:: The task ::
Write out again, exactly as they stand, the line that includes "camera: 55 degrees left, 0 degrees up" and all remaining lines of the entries.

:: Data listing ::
"""

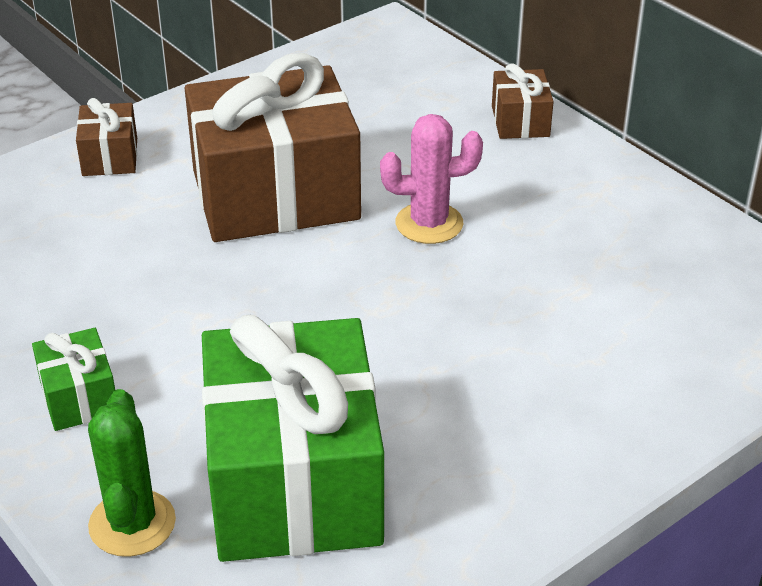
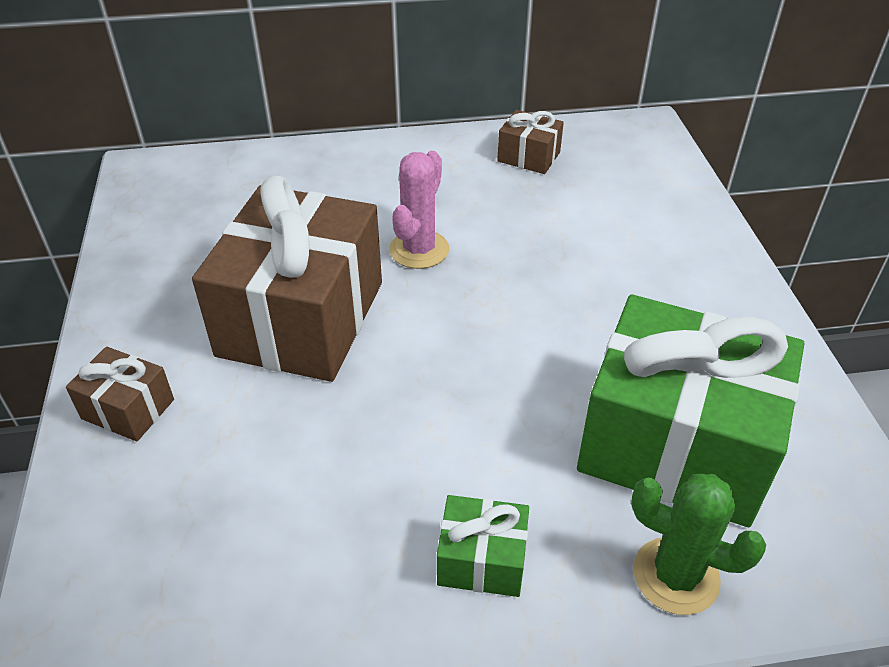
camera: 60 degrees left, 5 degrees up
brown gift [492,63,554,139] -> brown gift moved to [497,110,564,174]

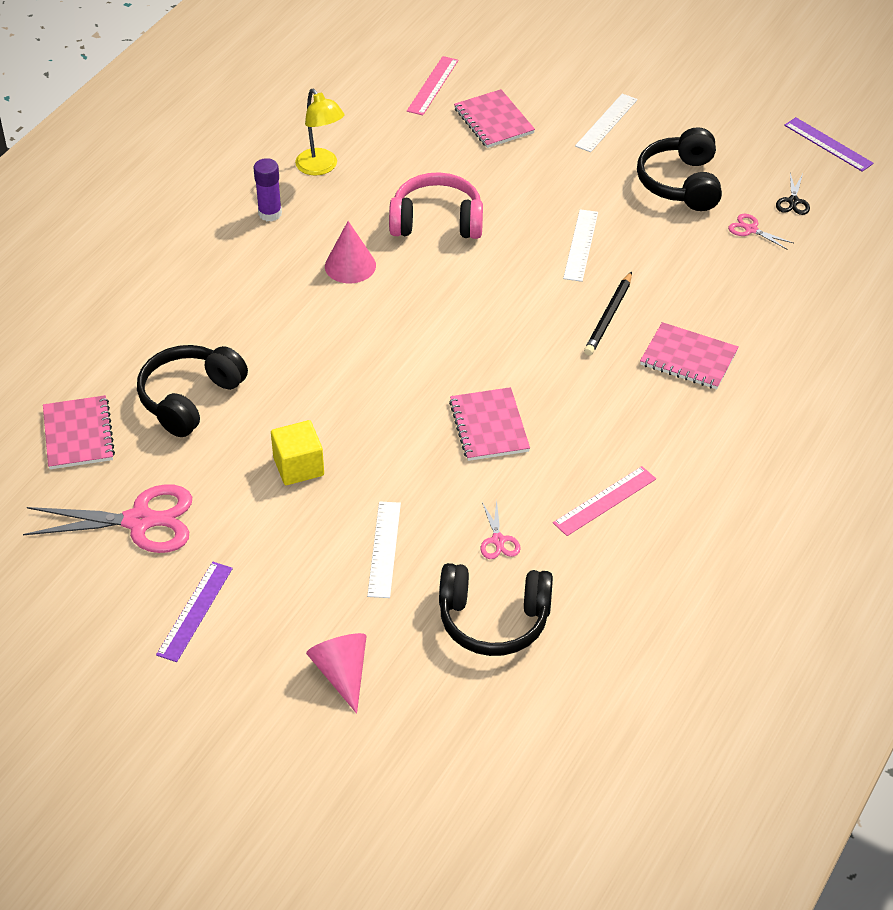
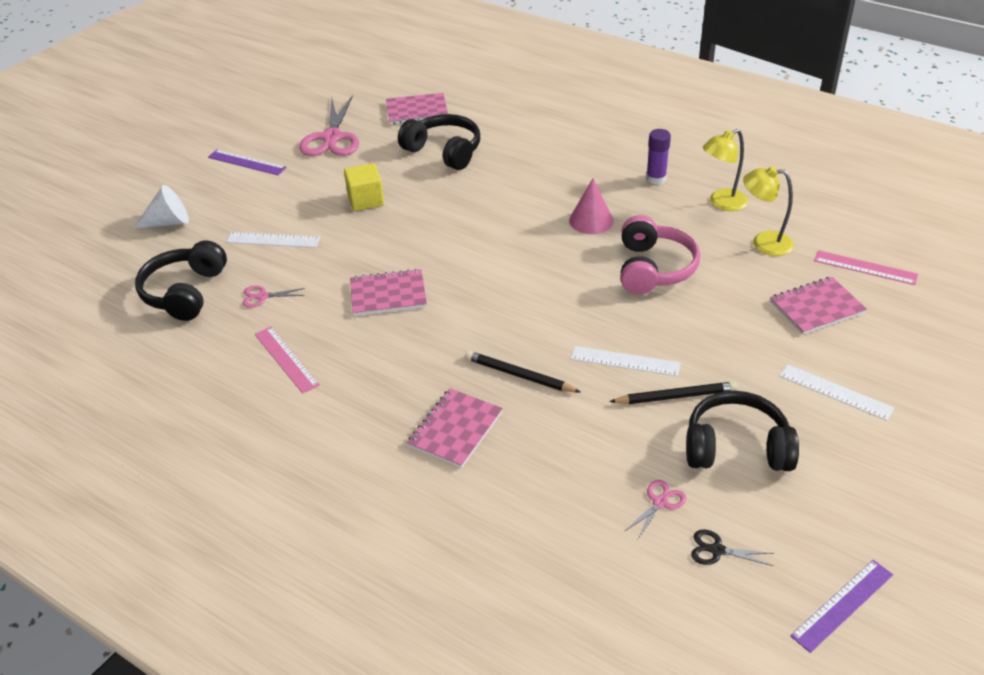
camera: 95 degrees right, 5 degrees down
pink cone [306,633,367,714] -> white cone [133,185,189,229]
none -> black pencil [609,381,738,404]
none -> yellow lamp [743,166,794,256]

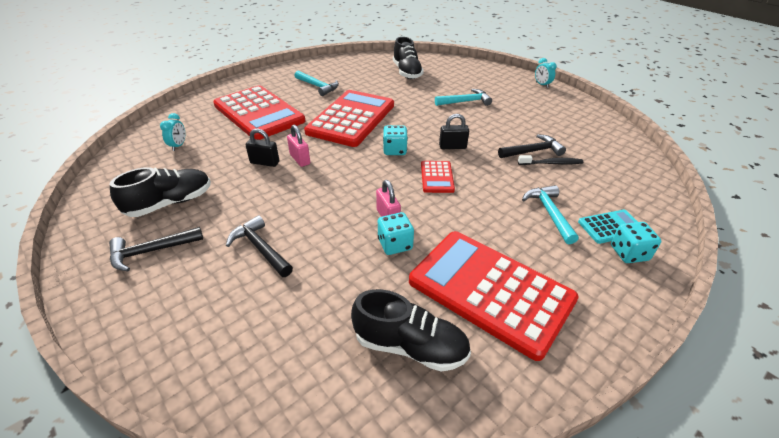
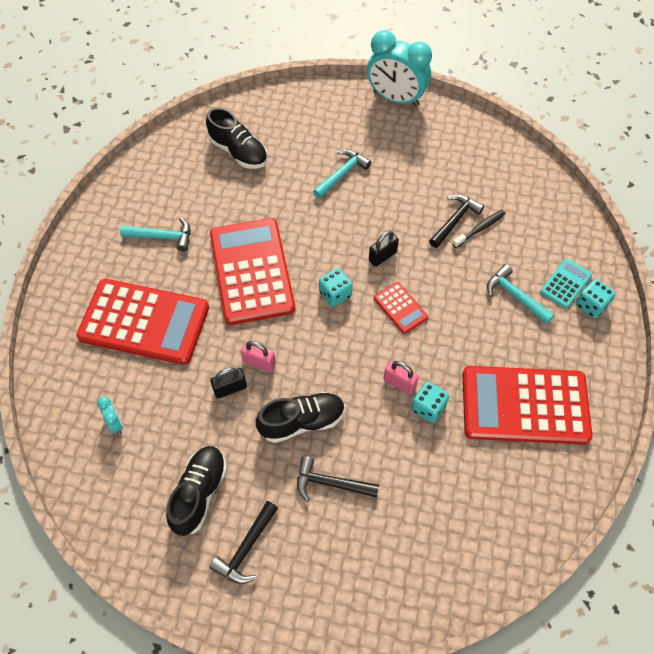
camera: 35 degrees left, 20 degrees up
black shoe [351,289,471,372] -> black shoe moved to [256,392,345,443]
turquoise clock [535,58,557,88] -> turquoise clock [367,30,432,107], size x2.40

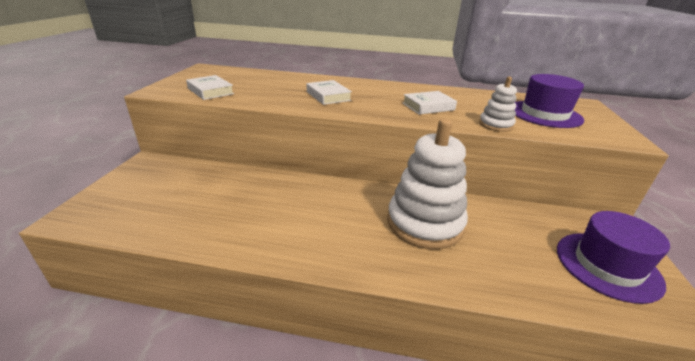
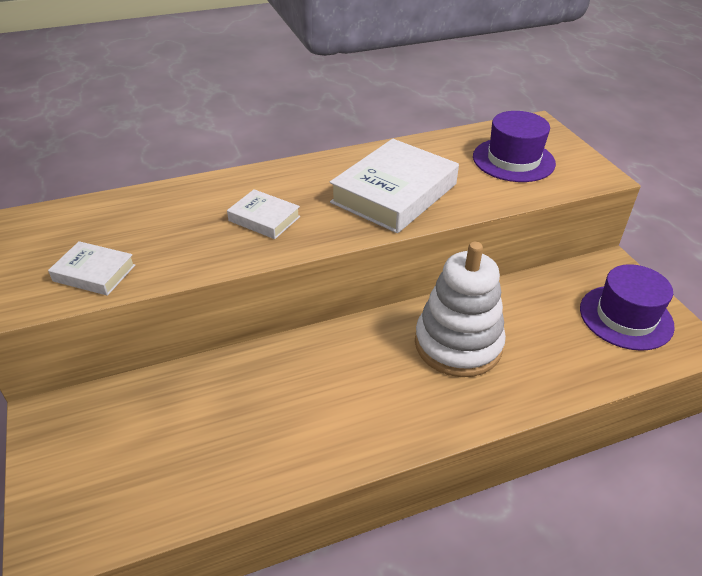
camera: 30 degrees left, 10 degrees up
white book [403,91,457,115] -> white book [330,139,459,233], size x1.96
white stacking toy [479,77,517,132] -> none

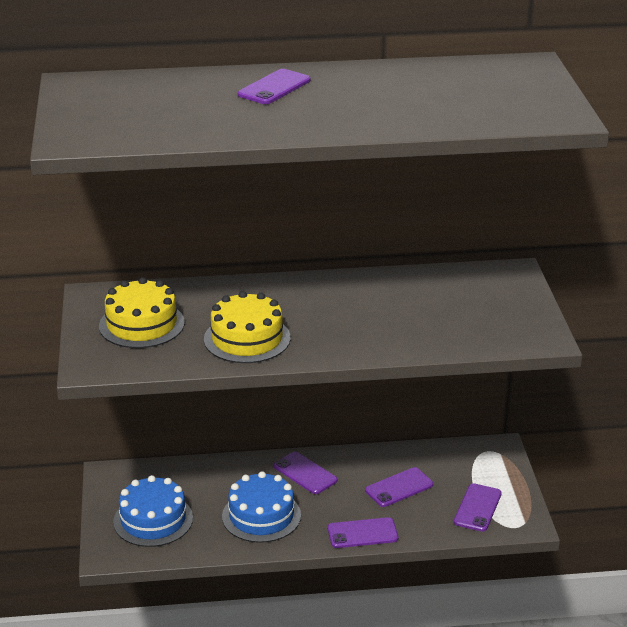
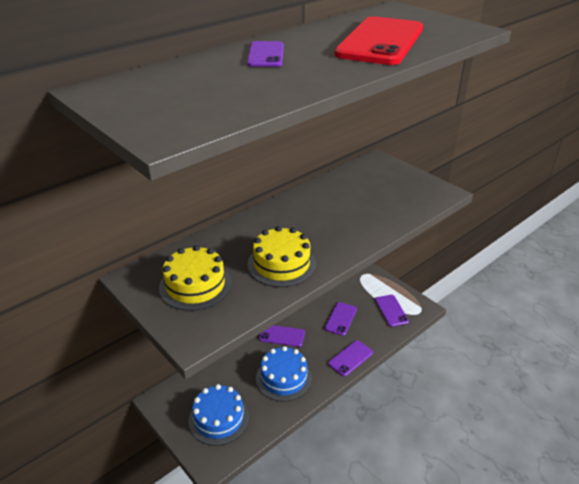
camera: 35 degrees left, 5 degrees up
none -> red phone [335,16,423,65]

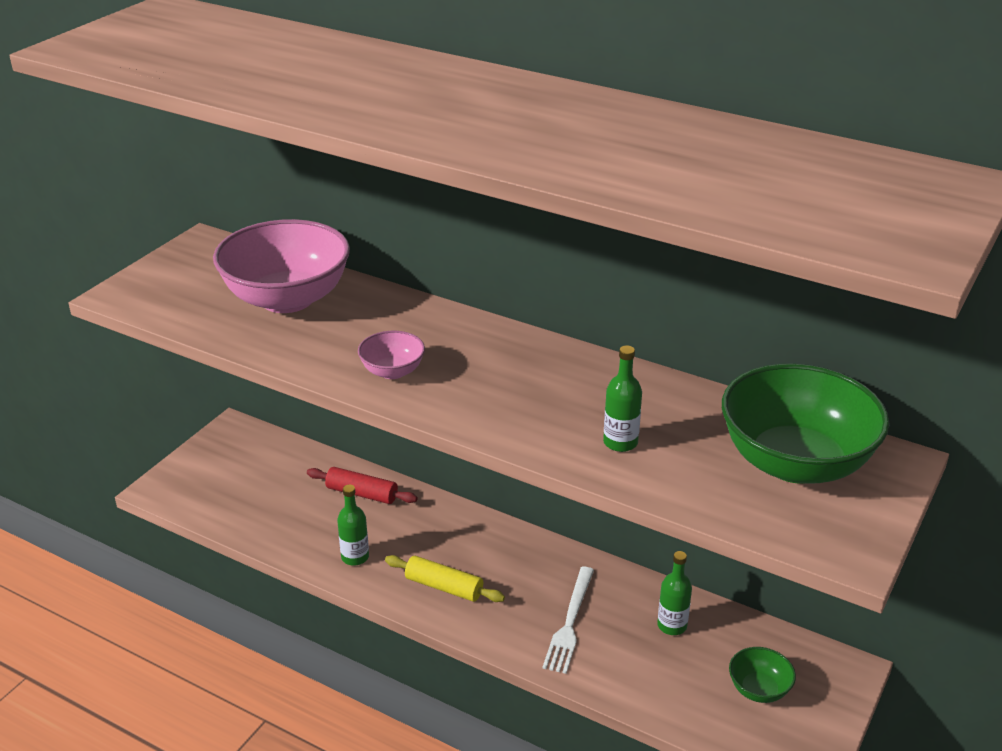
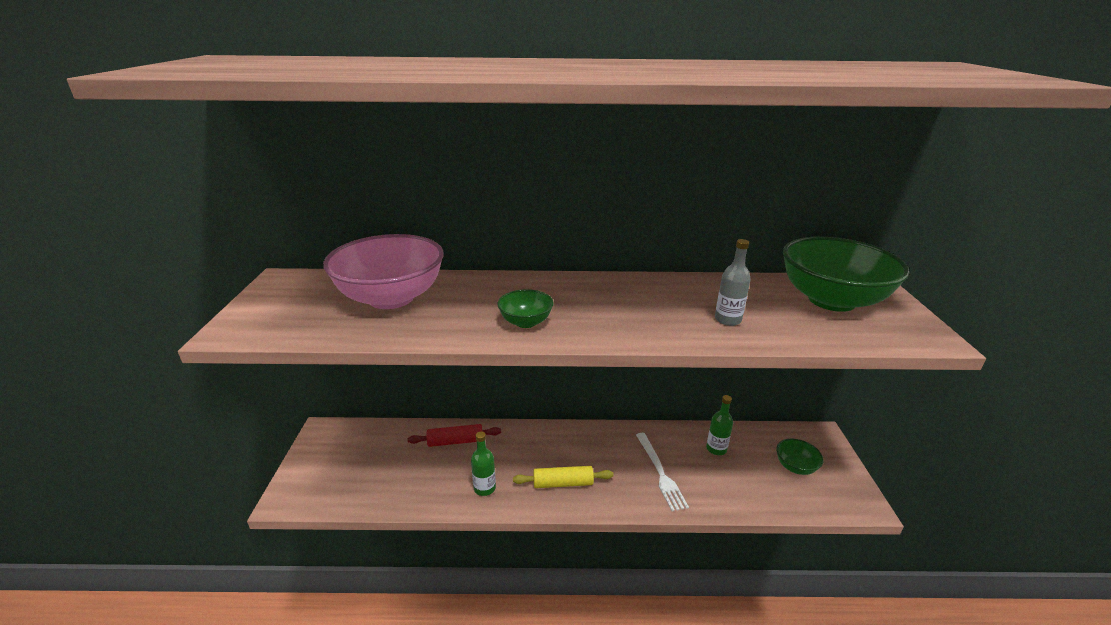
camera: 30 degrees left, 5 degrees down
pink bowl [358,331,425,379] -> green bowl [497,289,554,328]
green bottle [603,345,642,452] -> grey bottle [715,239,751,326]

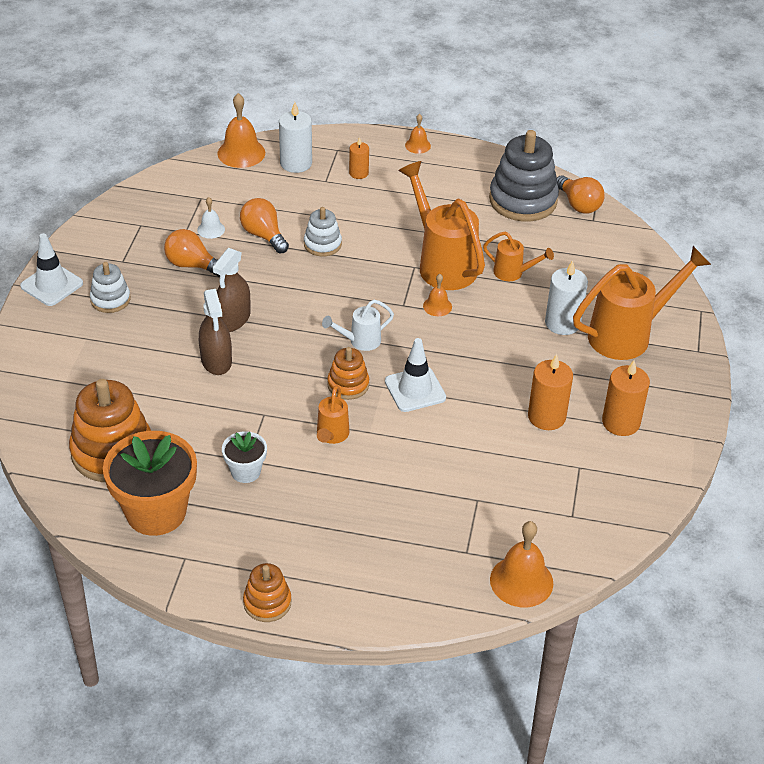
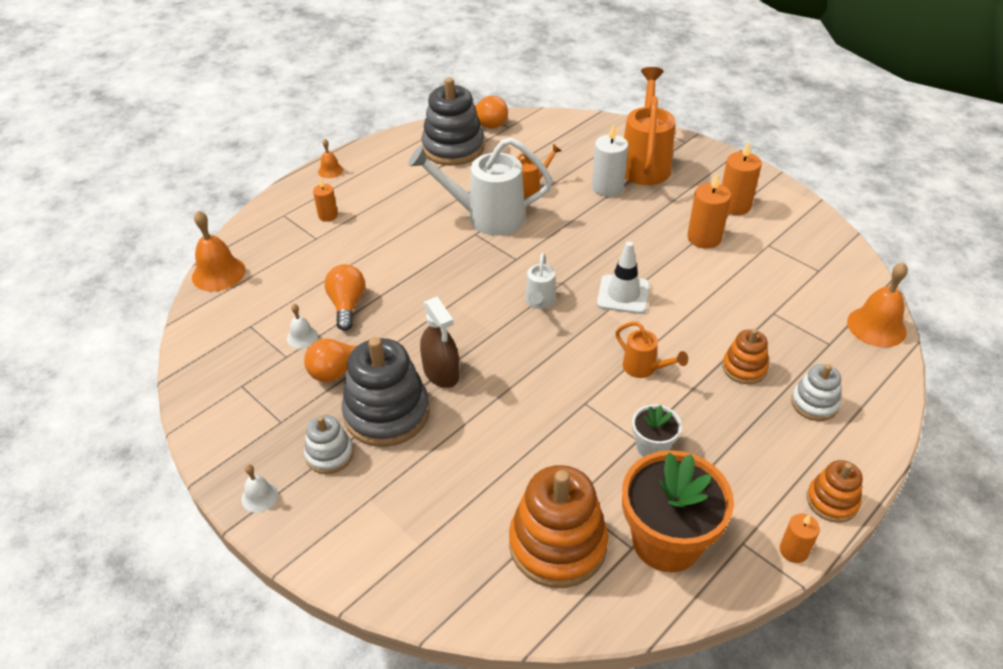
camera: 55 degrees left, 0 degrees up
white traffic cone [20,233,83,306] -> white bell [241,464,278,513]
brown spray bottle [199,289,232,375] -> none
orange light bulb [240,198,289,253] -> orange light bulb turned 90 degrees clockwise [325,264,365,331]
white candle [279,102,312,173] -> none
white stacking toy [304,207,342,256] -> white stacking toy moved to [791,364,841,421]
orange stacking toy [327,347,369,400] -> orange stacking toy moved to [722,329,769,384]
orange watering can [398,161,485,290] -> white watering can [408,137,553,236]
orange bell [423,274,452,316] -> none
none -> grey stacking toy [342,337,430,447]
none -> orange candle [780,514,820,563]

"""

:: Written response ::
camera: 55 degrees left, 0 degrees up
white traffic cone [20,233,83,306] -> white bell [241,464,278,513]
brown spray bottle [199,289,232,375] -> none
orange light bulb [240,198,289,253] -> orange light bulb turned 90 degrees clockwise [325,264,365,331]
white candle [279,102,312,173] -> none
white stacking toy [304,207,342,256] -> white stacking toy moved to [791,364,841,421]
orange stacking toy [327,347,369,400] -> orange stacking toy moved to [722,329,769,384]
orange watering can [398,161,485,290] -> white watering can [408,137,553,236]
orange bell [423,274,452,316] -> none
none -> grey stacking toy [342,337,430,447]
none -> orange candle [780,514,820,563]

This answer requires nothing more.